Brief: Word for word, restate every line from the one with "JOY pin VRY: RX -> D0" through the end of the records below, both included, and add nothing.
------ The data ------
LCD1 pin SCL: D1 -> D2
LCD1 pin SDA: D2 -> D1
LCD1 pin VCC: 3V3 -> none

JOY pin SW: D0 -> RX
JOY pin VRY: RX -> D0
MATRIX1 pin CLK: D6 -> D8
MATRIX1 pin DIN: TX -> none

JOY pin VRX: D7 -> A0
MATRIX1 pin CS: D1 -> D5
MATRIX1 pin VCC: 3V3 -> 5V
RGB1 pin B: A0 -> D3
------
Problem solution:
JOY pin VRY: RX -> D0
MATRIX1 pin CLK: D6 -> D8
MATRIX1 pin DIN: TX -> none

JOY pin VRX: D7 -> A0
MATRIX1 pin CS: D1 -> D5
MATRIX1 pin VCC: 3V3 -> 5V
RGB1 pin B: A0 -> D3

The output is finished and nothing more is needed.